- Extracted records
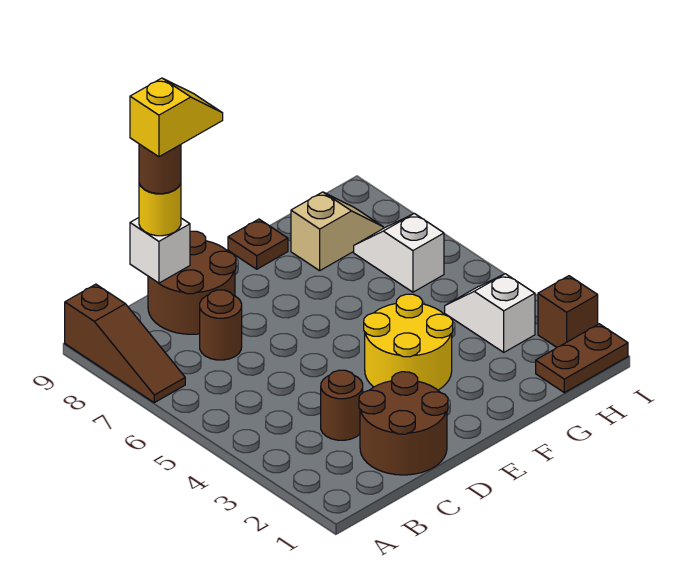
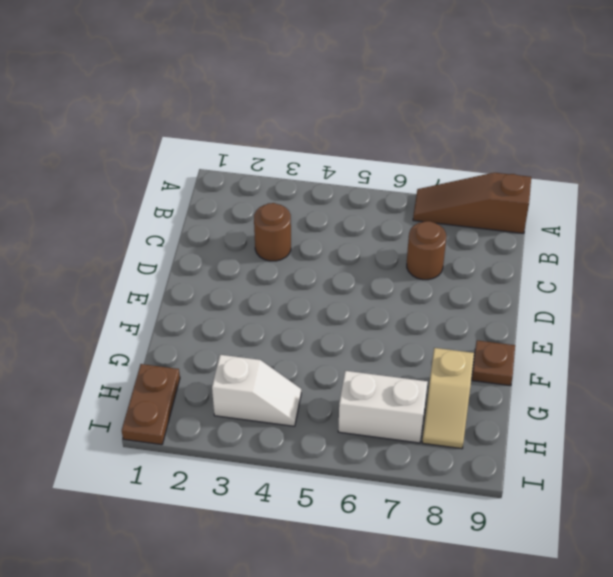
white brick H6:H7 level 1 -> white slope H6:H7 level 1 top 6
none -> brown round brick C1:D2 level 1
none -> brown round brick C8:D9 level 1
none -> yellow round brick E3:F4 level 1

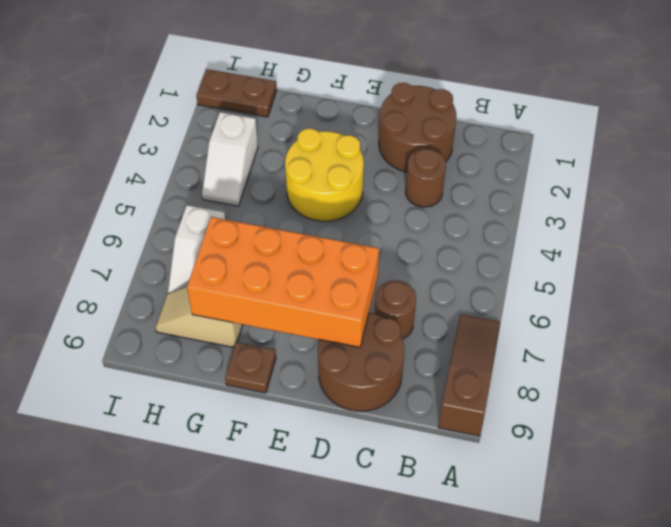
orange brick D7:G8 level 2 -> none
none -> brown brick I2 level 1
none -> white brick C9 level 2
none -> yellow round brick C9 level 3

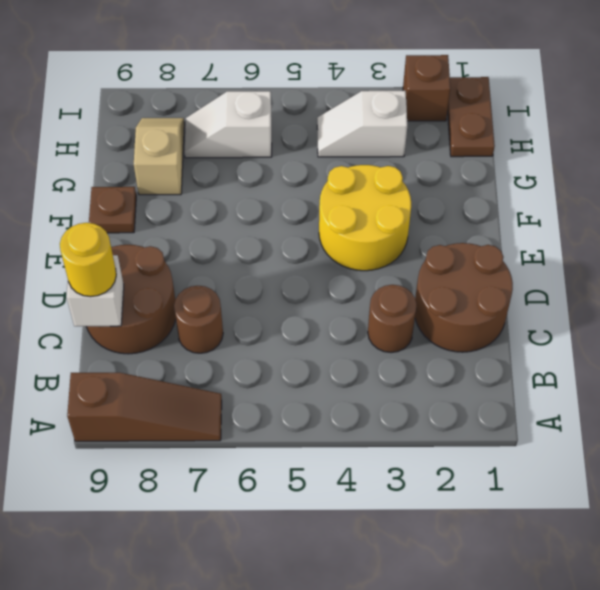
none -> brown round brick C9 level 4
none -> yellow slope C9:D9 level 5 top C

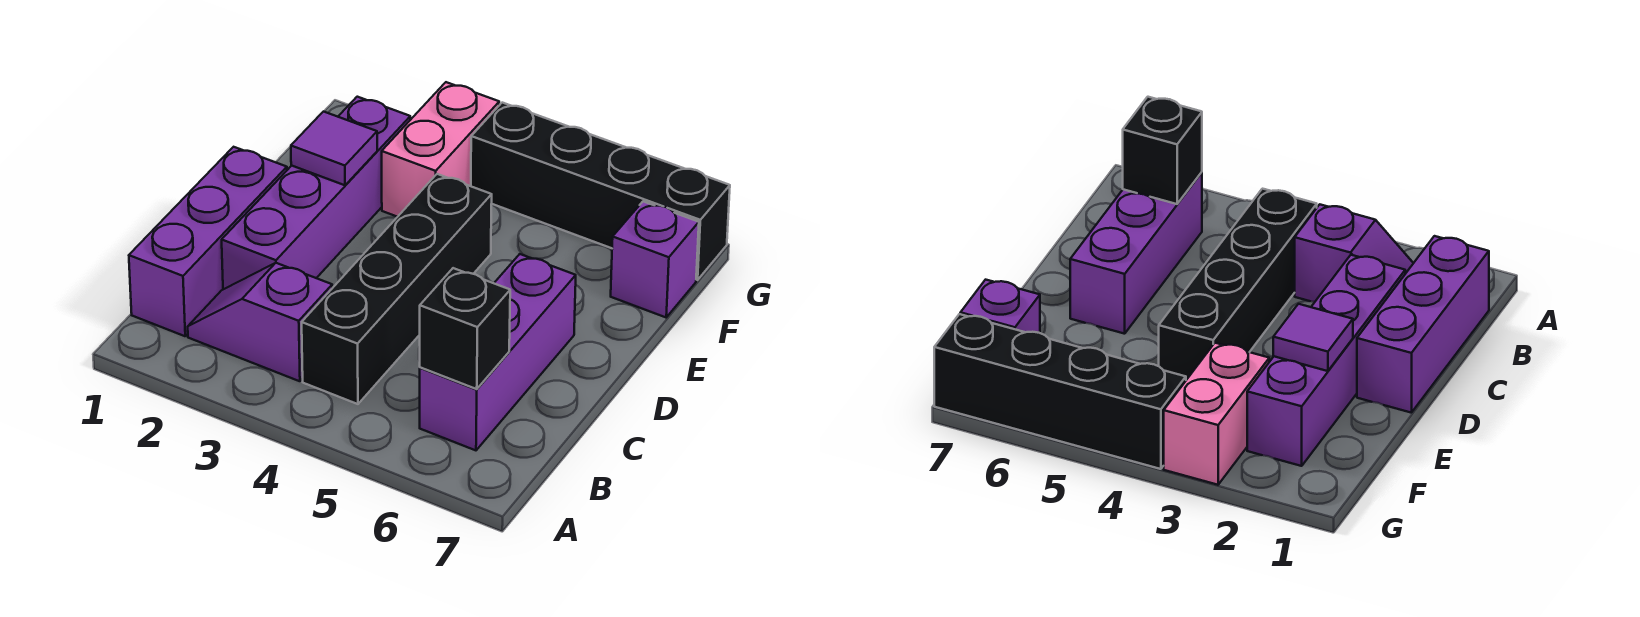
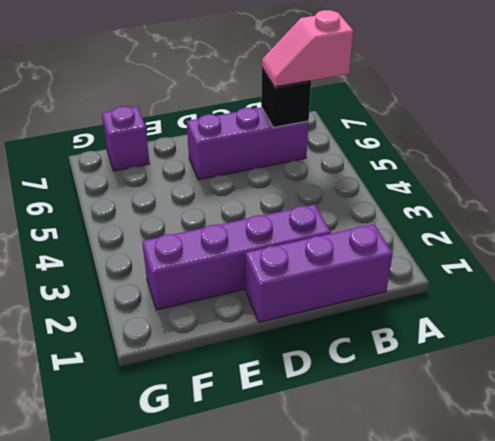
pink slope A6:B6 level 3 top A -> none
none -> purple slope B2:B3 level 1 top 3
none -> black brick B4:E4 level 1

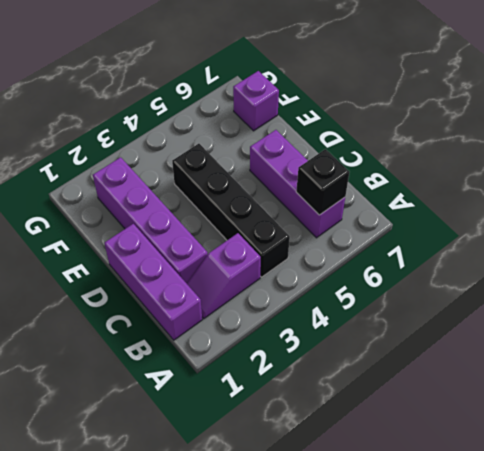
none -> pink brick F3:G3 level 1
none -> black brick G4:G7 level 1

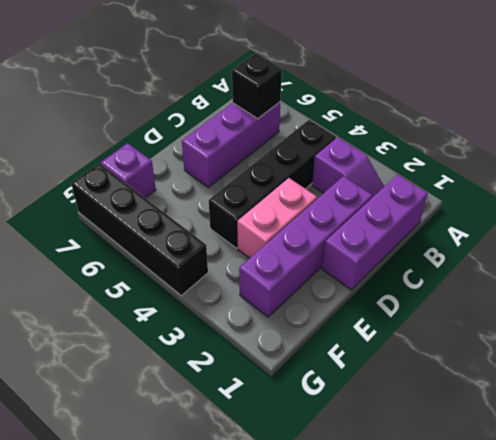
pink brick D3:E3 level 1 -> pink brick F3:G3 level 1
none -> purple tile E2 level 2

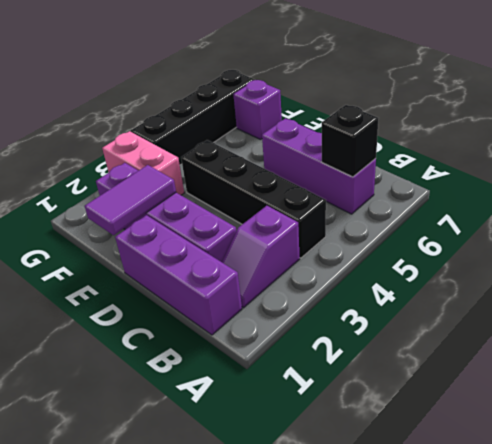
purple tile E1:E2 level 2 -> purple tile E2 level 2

- Work instruction
Please repeat exactly the lines from the one containing "pink slope A6:B6 level 3 top A -> none" through the last line of the records, both included, and leave out the pictures.

- Answer for the task
pink slope A6:B6 level 3 top A -> none
none -> purple slope B2:B3 level 1 top 3
none -> black brick B4:E4 level 1

none -> pink brick F3:G3 level 1
none -> black brick G4:G7 level 1

pink brick D3:E3 level 1 -> pink brick F3:G3 level 1
none -> purple tile E2 level 2

purple tile E1:E2 level 2 -> purple tile E2 level 2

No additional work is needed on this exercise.